**GOAL OF THE EXERCISE**
Arrange the lines of the rows below as a JSON list of strings, one string per line. Leave out blank lines and the picture lines.

**DATASET ENTRIES**
○ ○ ○ ○

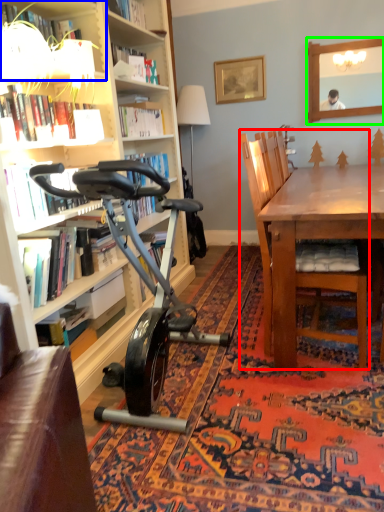
Question: Which is farther away from chair (highlighted by a red box)? shelf (highlighted by a blue box) or mirror (highlighted by a green box)?

Choices:
 (A) shelf
 (B) mirror

Answer: (B)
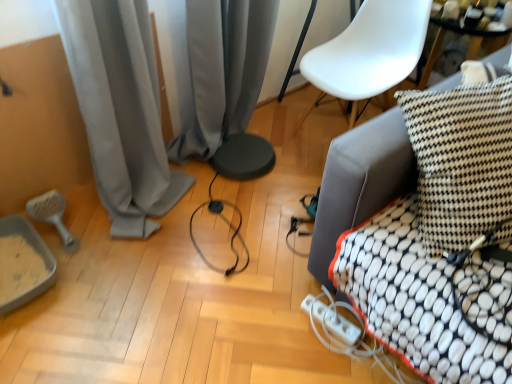
Question: Is gray fabric curtain at lower left, marked as the 1th curtain in a left-to-right arrangement, facing towards gray matte brush at lower left?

○ ○ ○ ○

**ANSWER TO THE PROBLEM**
[
  "Question: Which is farther away from chair (highlighted by a red box)? shelf (highlighted by a blue box) or mirror (highlighted by a green box)?",
  "Choices:",
  " (A) shelf",
  " (B) mirror",
  "Answer: (B)",
  "Question: Is gray fabric curtain at lower left, marked as the 1th curtain in a left-to-right arrangement, facing towards gray matte brush at lower left?"
]